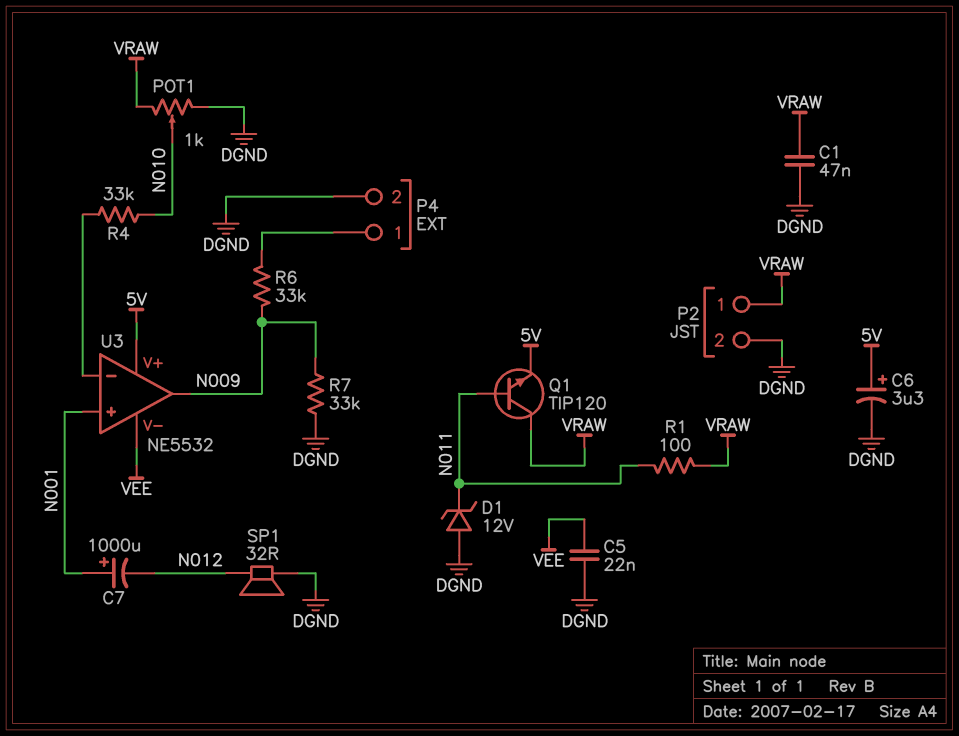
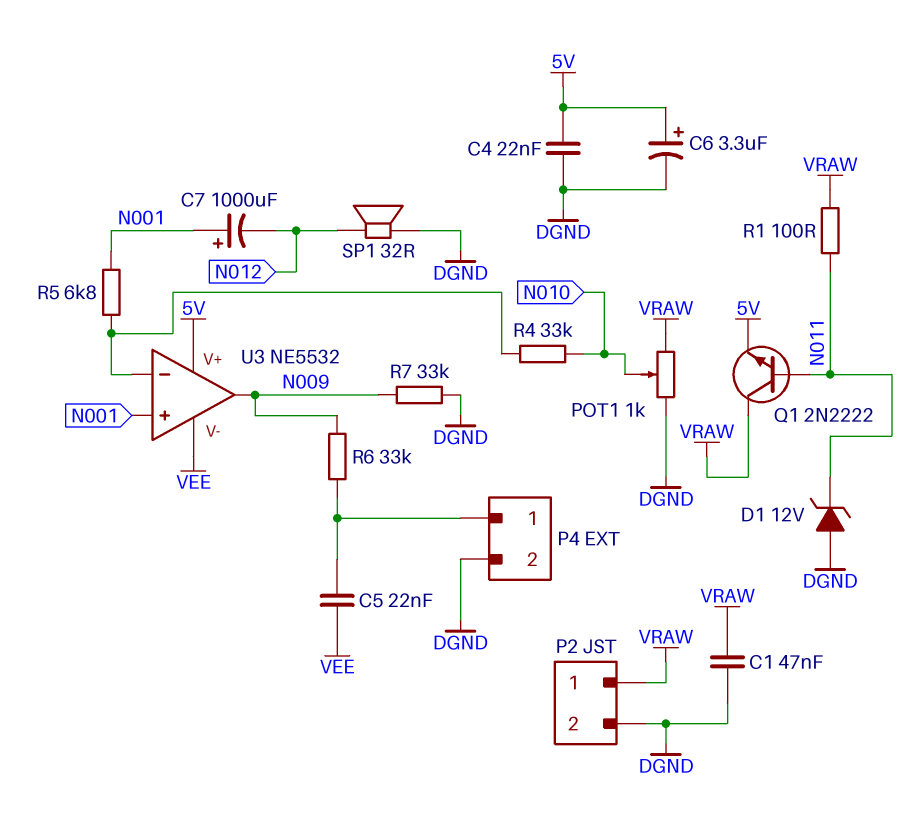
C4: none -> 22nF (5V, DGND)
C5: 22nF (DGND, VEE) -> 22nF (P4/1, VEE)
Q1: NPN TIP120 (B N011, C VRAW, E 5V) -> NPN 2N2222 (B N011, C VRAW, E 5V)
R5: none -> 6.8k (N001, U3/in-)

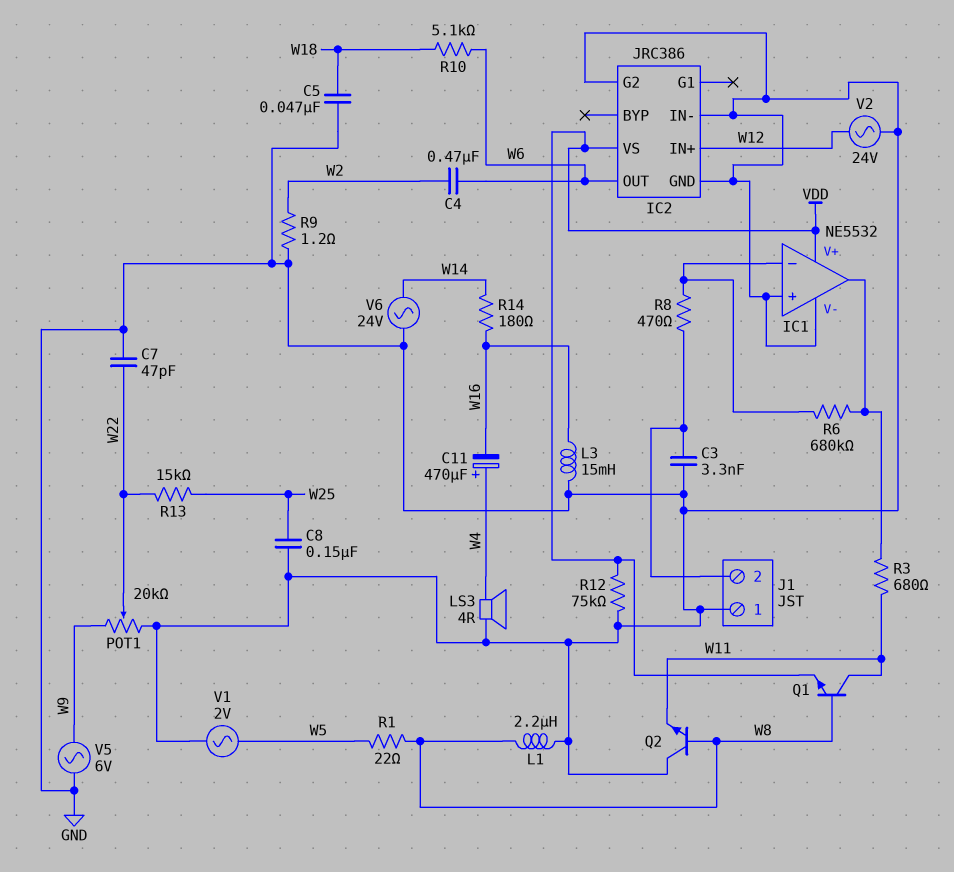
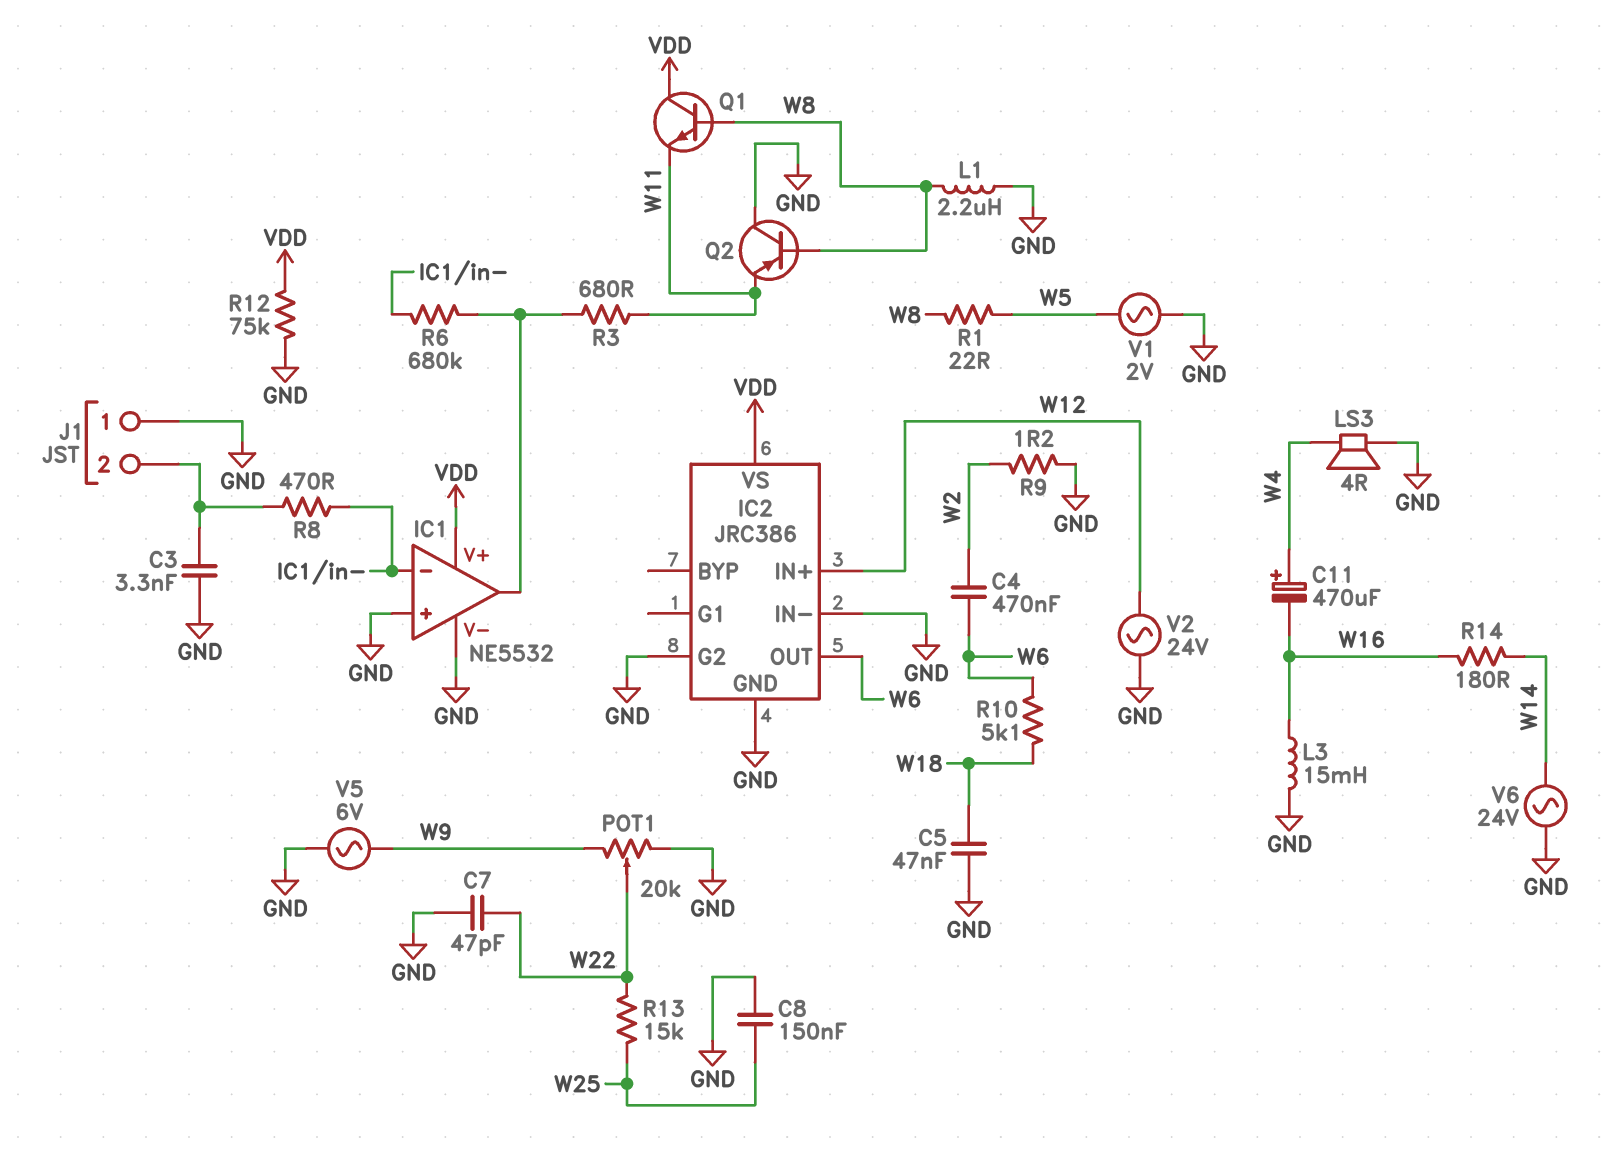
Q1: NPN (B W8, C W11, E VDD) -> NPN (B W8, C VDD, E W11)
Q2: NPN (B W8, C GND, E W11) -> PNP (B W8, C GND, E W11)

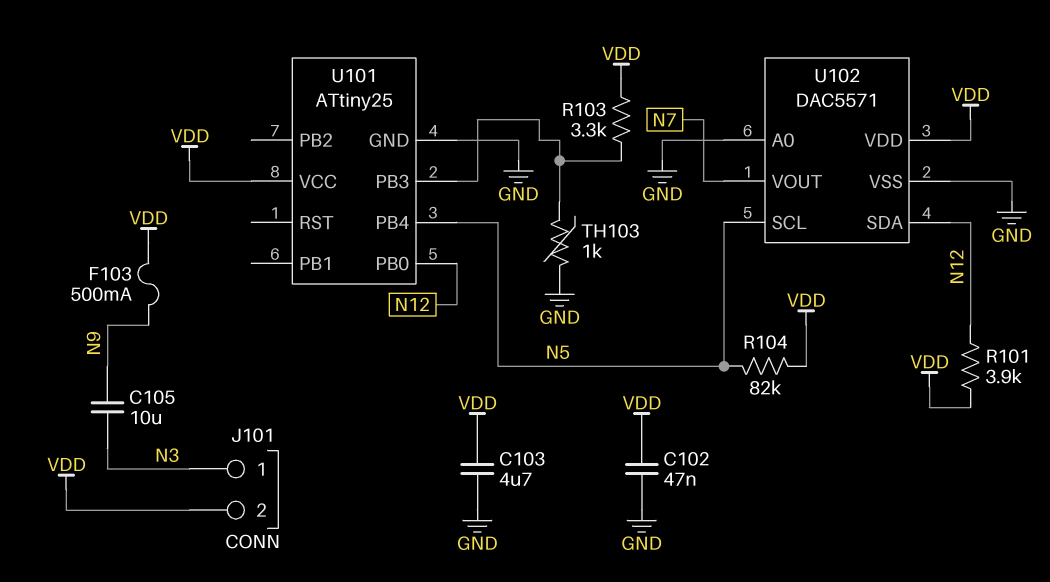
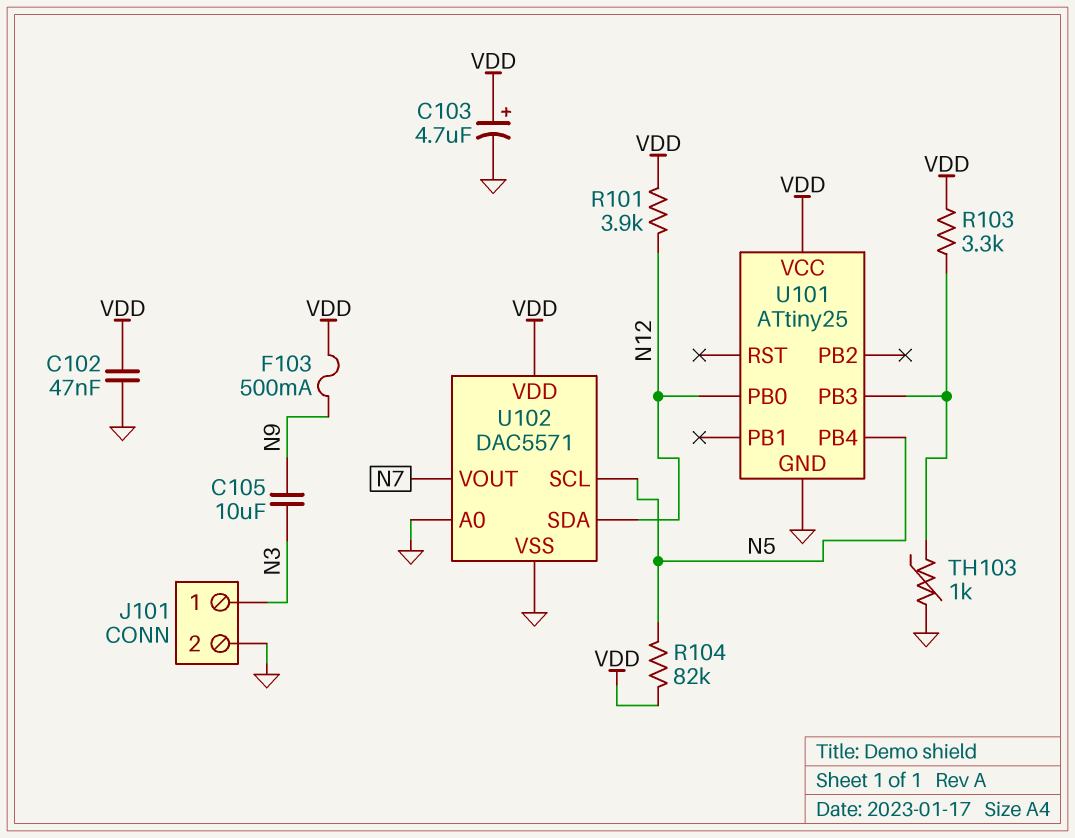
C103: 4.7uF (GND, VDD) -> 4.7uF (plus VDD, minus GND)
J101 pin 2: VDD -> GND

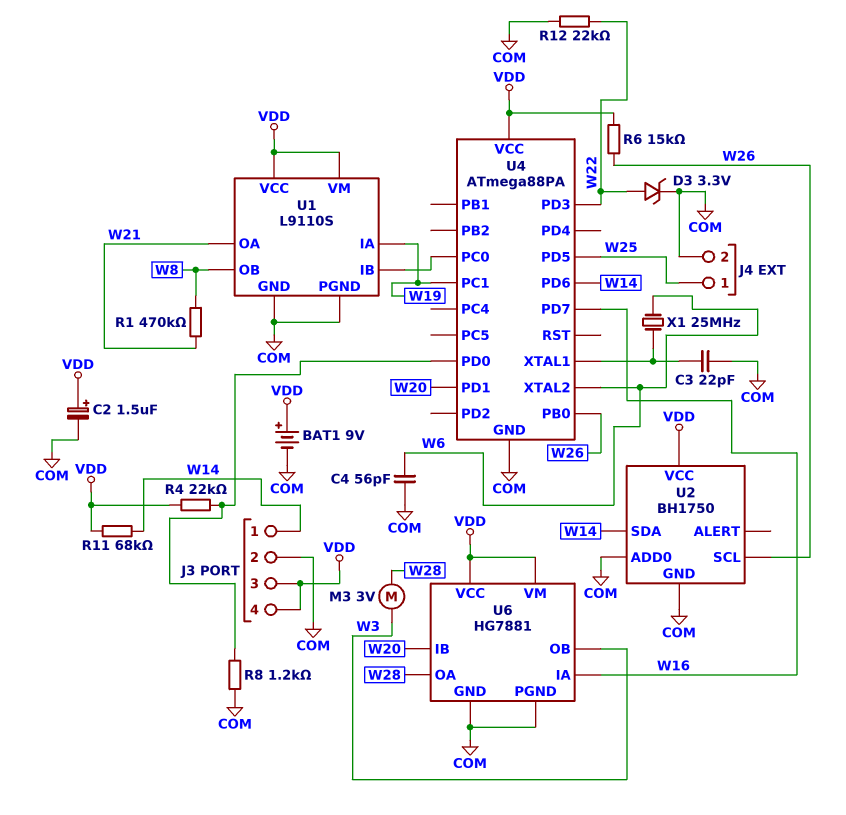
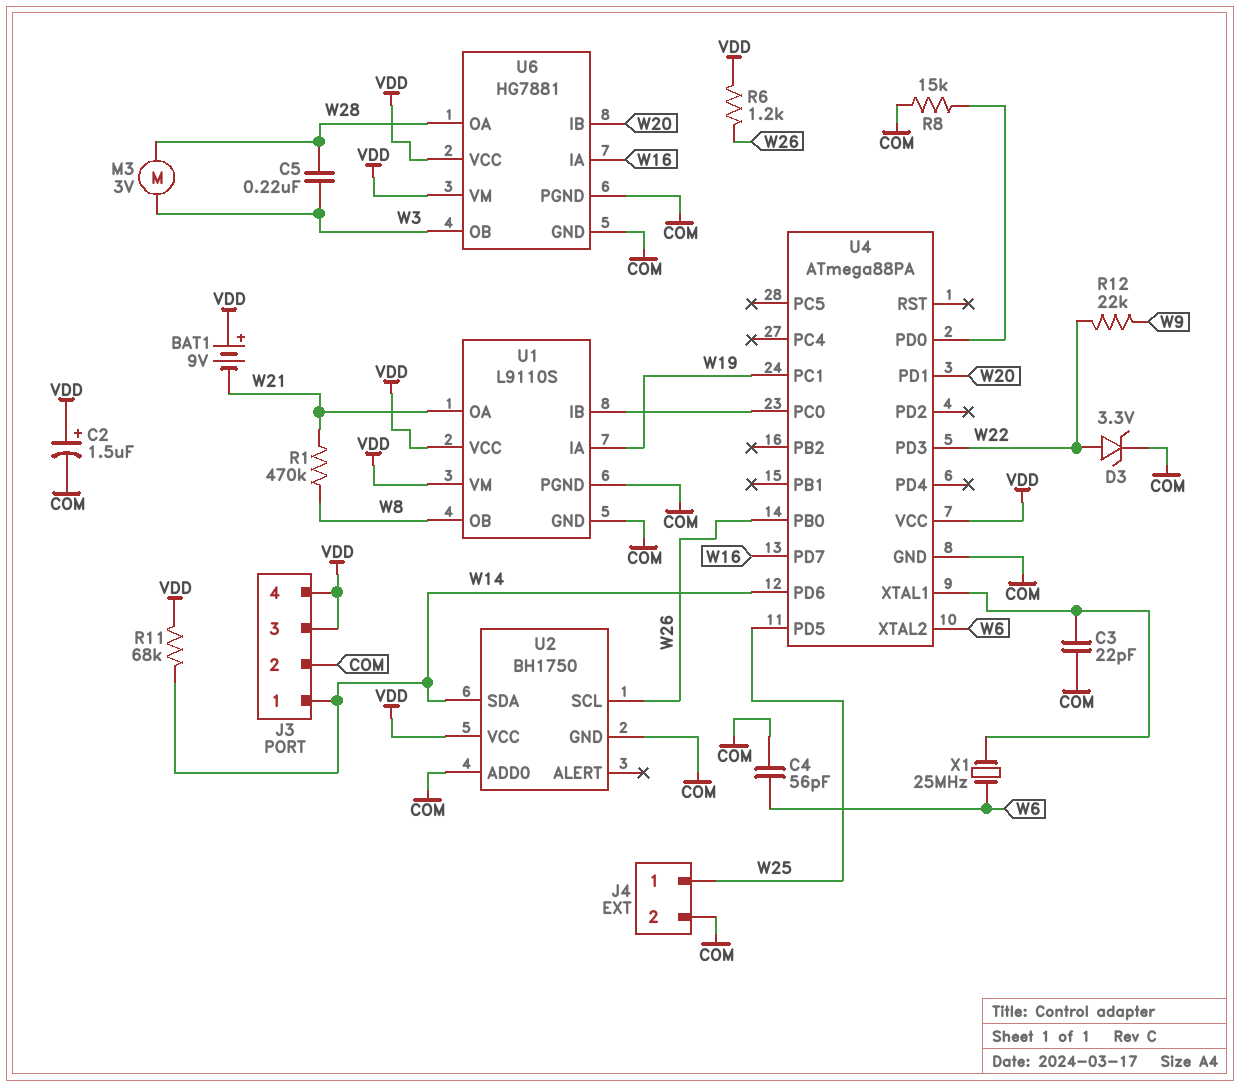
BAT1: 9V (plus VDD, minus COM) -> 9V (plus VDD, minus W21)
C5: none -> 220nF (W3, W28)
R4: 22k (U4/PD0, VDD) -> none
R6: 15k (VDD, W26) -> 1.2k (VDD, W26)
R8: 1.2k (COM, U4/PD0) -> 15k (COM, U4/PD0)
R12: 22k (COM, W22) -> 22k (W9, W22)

------------------------------

Only the number is wanted: how many lines of the material above include the word "DGND"?

2